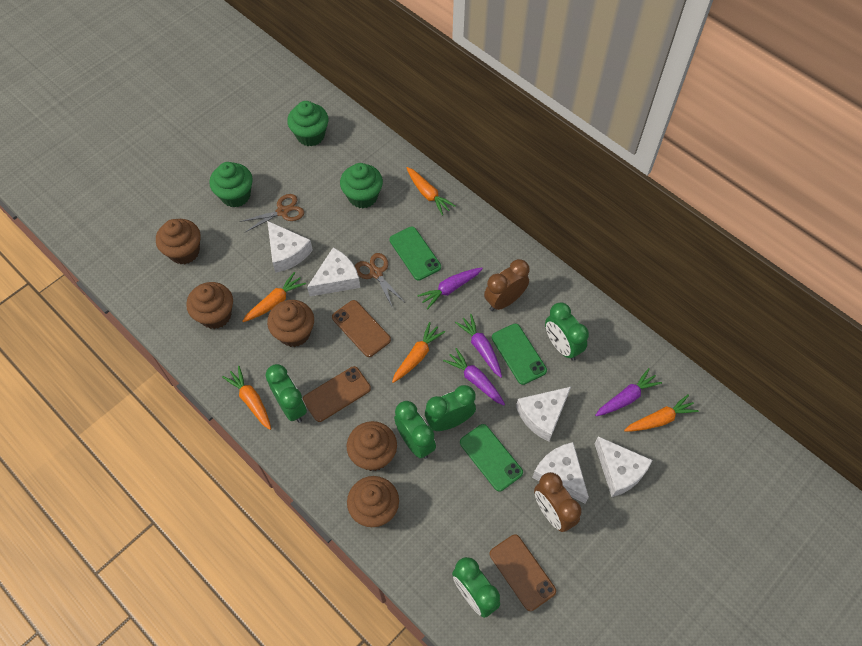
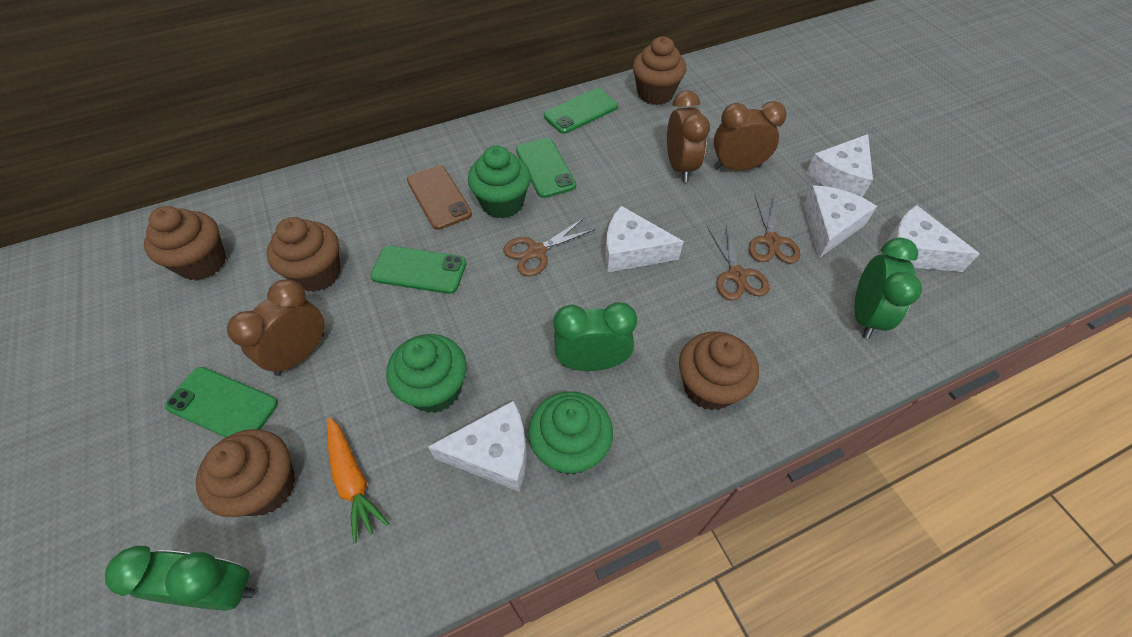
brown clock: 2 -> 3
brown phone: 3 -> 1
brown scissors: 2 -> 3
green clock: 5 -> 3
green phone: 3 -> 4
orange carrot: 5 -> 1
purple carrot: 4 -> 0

------------------------------------

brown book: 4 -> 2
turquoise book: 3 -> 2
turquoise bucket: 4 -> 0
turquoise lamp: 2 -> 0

------------------------------------

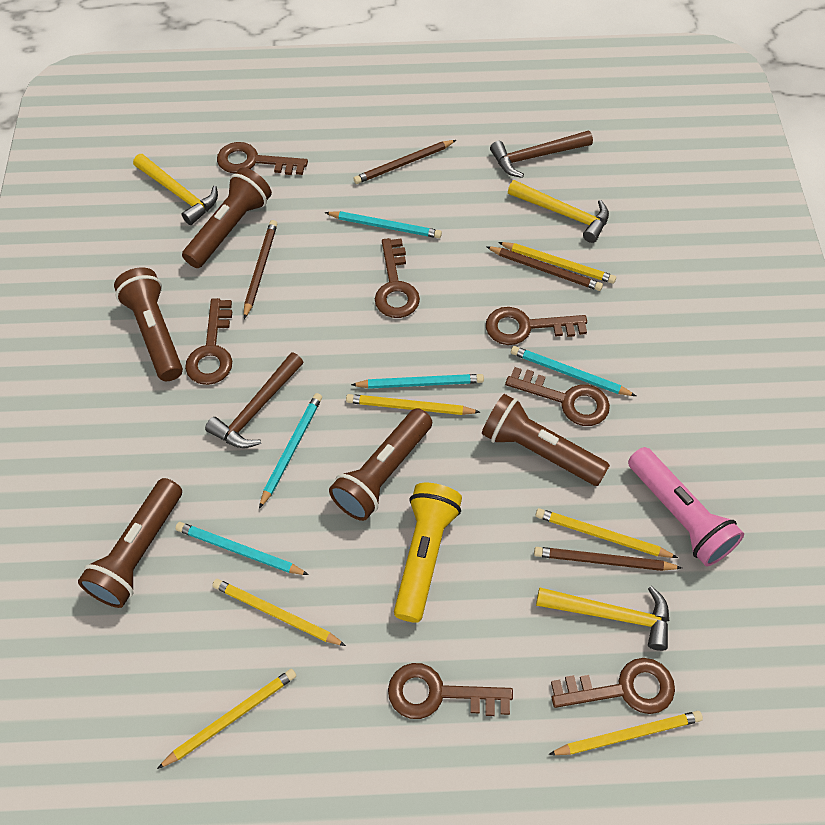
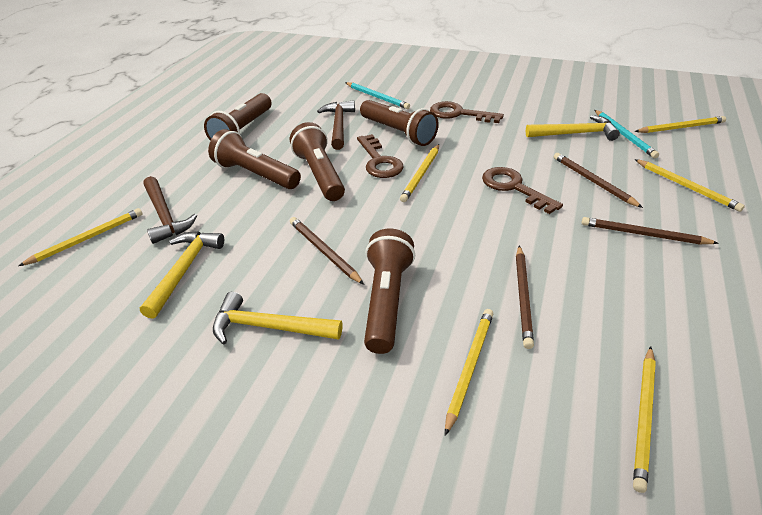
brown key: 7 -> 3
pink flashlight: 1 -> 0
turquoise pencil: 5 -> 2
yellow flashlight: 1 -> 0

------------------------------------

TASK TO CARRY OUT:
Copy out the range of lines above starting at the line with "brown key: 7 -> 3" and ending at the line with "yellow flashlight: 1 -> 0", exactly and including both.

SOLUTION:
brown key: 7 -> 3
pink flashlight: 1 -> 0
turquoise pencil: 5 -> 2
yellow flashlight: 1 -> 0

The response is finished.